Copy every line below where the string "diode" is found.

*** Opening of Available data ***

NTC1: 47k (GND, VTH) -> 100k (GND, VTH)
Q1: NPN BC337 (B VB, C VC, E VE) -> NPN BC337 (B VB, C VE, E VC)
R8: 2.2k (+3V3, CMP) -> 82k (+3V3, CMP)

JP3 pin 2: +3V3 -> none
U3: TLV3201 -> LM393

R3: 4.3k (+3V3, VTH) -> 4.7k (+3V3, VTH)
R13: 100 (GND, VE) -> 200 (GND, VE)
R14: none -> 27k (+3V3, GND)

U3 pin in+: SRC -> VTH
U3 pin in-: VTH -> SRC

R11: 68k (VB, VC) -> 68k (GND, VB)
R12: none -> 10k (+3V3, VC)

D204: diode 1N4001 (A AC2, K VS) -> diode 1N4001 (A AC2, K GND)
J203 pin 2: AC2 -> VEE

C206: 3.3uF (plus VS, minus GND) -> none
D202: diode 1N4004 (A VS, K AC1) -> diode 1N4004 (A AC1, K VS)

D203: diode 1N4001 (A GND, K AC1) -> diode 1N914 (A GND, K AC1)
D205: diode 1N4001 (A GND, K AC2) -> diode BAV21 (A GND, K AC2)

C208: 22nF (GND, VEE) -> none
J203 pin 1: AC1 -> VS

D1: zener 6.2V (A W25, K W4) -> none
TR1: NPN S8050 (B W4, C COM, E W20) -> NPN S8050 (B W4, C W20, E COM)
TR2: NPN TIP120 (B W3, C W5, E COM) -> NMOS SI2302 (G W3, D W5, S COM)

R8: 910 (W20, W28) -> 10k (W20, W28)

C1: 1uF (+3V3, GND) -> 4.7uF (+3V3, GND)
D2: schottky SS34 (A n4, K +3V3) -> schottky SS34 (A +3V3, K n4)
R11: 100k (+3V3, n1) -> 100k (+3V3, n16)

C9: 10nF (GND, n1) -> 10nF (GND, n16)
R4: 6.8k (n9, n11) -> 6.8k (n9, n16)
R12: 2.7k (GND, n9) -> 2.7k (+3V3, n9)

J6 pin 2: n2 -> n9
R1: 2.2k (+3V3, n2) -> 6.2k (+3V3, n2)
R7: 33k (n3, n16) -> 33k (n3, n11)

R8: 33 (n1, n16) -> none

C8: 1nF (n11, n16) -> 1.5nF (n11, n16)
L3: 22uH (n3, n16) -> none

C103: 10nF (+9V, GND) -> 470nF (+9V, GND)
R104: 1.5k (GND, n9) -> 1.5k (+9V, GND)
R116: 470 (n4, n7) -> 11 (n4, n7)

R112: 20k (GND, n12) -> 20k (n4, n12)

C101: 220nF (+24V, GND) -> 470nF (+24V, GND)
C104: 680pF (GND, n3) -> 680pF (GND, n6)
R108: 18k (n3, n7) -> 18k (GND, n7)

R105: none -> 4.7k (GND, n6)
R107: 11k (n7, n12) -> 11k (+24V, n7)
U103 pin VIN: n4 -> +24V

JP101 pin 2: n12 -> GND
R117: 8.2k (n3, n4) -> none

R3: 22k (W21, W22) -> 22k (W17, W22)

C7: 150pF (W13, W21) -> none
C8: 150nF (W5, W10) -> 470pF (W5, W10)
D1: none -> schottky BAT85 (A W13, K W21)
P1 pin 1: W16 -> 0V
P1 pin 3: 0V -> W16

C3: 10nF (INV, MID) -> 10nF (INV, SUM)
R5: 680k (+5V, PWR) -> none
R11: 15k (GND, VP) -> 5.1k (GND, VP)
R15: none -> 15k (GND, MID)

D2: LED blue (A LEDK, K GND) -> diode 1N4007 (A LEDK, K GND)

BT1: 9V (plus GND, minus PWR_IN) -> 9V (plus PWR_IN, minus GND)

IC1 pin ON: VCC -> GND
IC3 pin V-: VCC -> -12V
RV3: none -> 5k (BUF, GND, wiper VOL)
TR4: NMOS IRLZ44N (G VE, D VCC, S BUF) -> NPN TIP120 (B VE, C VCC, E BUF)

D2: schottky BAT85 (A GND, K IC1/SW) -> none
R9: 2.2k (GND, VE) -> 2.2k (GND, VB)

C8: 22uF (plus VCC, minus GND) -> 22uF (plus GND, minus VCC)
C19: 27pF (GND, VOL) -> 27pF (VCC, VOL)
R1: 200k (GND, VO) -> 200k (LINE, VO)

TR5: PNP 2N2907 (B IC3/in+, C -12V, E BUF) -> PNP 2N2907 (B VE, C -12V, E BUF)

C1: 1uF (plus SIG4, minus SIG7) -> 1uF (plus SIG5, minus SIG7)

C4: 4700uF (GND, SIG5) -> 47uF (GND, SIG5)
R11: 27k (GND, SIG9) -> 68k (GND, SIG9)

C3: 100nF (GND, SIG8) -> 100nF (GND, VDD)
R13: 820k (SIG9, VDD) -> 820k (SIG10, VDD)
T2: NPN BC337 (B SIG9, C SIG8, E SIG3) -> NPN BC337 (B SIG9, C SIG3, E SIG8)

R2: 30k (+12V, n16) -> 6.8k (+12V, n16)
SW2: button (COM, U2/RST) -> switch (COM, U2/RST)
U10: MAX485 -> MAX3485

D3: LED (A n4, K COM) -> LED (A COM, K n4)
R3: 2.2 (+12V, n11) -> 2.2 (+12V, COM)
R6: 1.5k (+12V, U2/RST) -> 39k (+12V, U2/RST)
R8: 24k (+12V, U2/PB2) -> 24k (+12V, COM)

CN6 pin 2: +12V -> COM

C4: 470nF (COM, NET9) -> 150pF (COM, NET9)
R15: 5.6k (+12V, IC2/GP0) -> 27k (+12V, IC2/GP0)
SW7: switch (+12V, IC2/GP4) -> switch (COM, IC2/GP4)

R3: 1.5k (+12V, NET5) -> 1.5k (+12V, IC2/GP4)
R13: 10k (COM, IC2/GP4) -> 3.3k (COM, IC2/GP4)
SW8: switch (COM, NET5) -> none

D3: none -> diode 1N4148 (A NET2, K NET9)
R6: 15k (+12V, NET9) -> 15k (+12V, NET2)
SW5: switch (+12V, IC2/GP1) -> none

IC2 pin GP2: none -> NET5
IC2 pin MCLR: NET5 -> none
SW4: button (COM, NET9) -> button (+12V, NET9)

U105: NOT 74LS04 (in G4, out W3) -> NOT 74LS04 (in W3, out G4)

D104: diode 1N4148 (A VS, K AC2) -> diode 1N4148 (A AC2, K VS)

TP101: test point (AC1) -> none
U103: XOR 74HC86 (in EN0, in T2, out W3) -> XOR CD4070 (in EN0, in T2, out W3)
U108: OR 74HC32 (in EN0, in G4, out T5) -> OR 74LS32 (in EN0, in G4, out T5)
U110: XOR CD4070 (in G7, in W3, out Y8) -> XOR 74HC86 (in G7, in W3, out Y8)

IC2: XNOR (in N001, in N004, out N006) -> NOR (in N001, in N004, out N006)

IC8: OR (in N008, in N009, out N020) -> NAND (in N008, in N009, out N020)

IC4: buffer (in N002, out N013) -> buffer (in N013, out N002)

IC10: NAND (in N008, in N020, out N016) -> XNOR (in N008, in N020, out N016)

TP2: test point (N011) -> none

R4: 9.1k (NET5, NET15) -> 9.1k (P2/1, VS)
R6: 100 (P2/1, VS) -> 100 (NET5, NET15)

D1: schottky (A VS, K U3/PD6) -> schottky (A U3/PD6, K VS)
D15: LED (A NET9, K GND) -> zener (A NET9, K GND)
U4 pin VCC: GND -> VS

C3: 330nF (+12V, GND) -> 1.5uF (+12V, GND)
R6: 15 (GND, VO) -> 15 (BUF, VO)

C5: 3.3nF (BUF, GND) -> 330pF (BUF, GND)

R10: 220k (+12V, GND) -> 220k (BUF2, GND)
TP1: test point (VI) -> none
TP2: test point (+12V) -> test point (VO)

*** Close of Available data ***

*Exercise output:*
D204: diode 1N4001 (A AC2, K VS) -> diode 1N4001 (A AC2, K GND)
D202: diode 1N4004 (A VS, K AC1) -> diode 1N4004 (A AC1, K VS)
D203: diode 1N4001 (A GND, K AC1) -> diode 1N914 (A GND, K AC1)
D205: diode 1N4001 (A GND, K AC2) -> diode BAV21 (A GND, K AC2)
D2: LED blue (A LEDK, K GND) -> diode 1N4007 (A LEDK, K GND)
D3: none -> diode 1N4148 (A NET2, K NET9)
D104: diode 1N4148 (A VS, K AC2) -> diode 1N4148 (A AC2, K VS)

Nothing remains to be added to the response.